▶ Action item
Write the data out again, word for word.

----- Provided information -----

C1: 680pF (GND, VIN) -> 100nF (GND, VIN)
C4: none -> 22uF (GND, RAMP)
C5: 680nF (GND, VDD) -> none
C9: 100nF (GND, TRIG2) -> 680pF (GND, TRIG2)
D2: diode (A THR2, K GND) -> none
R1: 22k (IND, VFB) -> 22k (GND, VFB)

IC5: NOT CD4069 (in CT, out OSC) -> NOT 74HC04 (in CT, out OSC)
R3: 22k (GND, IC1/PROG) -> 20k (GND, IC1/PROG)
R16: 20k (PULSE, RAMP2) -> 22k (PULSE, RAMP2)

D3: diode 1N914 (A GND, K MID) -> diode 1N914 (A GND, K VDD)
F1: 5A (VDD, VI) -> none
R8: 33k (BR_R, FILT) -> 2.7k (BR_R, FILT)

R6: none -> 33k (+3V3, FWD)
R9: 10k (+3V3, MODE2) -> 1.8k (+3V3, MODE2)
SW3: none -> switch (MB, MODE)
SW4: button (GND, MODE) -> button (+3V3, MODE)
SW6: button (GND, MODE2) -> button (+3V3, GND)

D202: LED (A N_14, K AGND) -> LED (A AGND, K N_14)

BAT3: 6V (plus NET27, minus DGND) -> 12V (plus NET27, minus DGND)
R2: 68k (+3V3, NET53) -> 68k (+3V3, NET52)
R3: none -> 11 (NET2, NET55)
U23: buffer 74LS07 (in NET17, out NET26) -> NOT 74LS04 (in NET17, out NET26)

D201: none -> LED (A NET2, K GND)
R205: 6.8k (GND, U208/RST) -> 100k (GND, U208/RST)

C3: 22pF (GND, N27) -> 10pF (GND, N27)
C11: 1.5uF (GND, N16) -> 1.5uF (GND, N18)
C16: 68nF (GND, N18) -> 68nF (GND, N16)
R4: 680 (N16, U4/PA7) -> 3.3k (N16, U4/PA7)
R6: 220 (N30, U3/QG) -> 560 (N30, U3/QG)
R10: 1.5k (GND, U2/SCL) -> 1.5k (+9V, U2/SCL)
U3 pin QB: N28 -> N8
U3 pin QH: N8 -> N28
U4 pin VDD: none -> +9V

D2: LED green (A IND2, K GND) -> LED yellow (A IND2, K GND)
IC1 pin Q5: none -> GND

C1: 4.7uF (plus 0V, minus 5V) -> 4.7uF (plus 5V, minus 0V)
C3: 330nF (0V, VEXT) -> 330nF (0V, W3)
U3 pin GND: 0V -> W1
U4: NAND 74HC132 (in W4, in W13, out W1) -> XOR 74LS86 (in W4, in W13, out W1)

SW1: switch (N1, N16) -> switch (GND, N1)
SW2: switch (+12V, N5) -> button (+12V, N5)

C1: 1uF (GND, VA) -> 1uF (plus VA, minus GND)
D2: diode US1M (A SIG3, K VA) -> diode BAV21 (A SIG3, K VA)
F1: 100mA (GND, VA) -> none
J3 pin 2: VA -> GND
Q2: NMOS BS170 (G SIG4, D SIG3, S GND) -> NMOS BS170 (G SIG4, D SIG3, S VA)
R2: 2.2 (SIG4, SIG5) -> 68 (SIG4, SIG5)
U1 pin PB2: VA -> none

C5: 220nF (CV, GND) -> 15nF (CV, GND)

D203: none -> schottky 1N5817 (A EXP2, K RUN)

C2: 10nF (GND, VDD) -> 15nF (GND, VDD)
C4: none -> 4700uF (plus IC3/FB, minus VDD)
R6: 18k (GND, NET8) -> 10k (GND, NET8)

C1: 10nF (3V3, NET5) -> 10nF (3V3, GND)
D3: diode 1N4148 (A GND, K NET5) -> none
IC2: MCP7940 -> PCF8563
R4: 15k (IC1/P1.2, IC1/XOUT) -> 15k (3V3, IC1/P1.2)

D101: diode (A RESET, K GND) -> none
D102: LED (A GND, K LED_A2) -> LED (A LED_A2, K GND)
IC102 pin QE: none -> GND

-----

▶ Written solution
C1: 680pF (GND, VIN) -> 100nF (GND, VIN)
C4: none -> 22uF (GND, RAMP)
C5: 680nF (GND, VDD) -> none
C9: 100nF (GND, TRIG2) -> 680pF (GND, TRIG2)
D2: diode (A THR2, K GND) -> none
R1: 22k (IND, VFB) -> 22k (GND, VFB)

IC5: NOT CD4069 (in CT, out OSC) -> NOT 74HC04 (in CT, out OSC)
R3: 22k (GND, IC1/PROG) -> 20k (GND, IC1/PROG)
R16: 20k (PULSE, RAMP2) -> 22k (PULSE, RAMP2)

D3: diode 1N914 (A GND, K MID) -> diode 1N914 (A GND, K VDD)
F1: 5A (VDD, VI) -> none
R8: 33k (BR_R, FILT) -> 2.7k (BR_R, FILT)

R6: none -> 33k (+3V3, FWD)
R9: 10k (+3V3, MODE2) -> 1.8k (+3V3, MODE2)
SW3: none -> switch (MB, MODE)
SW4: button (GND, MODE) -> button (+3V3, MODE)
SW6: button (GND, MODE2) -> button (+3V3, GND)

D202: LED (A N_14, K AGND) -> LED (A AGND, K N_14)

BAT3: 6V (plus NET27, minus DGND) -> 12V (plus NET27, minus DGND)
R2: 68k (+3V3, NET53) -> 68k (+3V3, NET52)
R3: none -> 11 (NET2, NET55)
U23: buffer 74LS07 (in NET17, out NET26) -> NOT 74LS04 (in NET17, out NET26)

D201: none -> LED (A NET2, K GND)
R205: 6.8k (GND, U208/RST) -> 100k (GND, U208/RST)

C3: 22pF (GND, N27) -> 10pF (GND, N27)
C11: 1.5uF (GND, N16) -> 1.5uF (GND, N18)
C16: 68nF (GND, N18) -> 68nF (GND, N16)
R4: 680 (N16, U4/PA7) -> 3.3k (N16, U4/PA7)
R6: 220 (N30, U3/QG) -> 560 (N30, U3/QG)
R10: 1.5k (GND, U2/SCL) -> 1.5k (+9V, U2/SCL)
U3 pin QB: N28 -> N8
U3 pin QH: N8 -> N28
U4 pin VDD: none -> +9V

D2: LED green (A IND2, K GND) -> LED yellow (A IND2, K GND)
IC1 pin Q5: none -> GND

C1: 4.7uF (plus 0V, minus 5V) -> 4.7uF (plus 5V, minus 0V)
C3: 330nF (0V, VEXT) -> 330nF (0V, W3)
U3 pin GND: 0V -> W1
U4: NAND 74HC132 (in W4, in W13, out W1) -> XOR 74LS86 (in W4, in W13, out W1)

SW1: switch (N1, N16) -> switch (GND, N1)
SW2: switch (+12V, N5) -> button (+12V, N5)

C1: 1uF (GND, VA) -> 1uF (plus VA, minus GND)
D2: diode US1M (A SIG3, K VA) -> diode BAV21 (A SIG3, K VA)
F1: 100mA (GND, VA) -> none
J3 pin 2: VA -> GND
Q2: NMOS BS170 (G SIG4, D SIG3, S GND) -> NMOS BS170 (G SIG4, D SIG3, S VA)
R2: 2.2 (SIG4, SIG5) -> 68 (SIG4, SIG5)
U1 pin PB2: VA -> none

C5: 220nF (CV, GND) -> 15nF (CV, GND)

D203: none -> schottky 1N5817 (A EXP2, K RUN)

C2: 10nF (GND, VDD) -> 15nF (GND, VDD)
C4: none -> 4700uF (plus IC3/FB, minus VDD)
R6: 18k (GND, NET8) -> 10k (GND, NET8)

C1: 10nF (3V3, NET5) -> 10nF (3V3, GND)
D3: diode 1N4148 (A GND, K NET5) -> none
IC2: MCP7940 -> PCF8563
R4: 15k (IC1/P1.2, IC1/XOUT) -> 15k (3V3, IC1/P1.2)

D101: diode (A RESET, K GND) -> none
D102: LED (A GND, K LED_A2) -> LED (A LED_A2, K GND)
IC102 pin QE: none -> GND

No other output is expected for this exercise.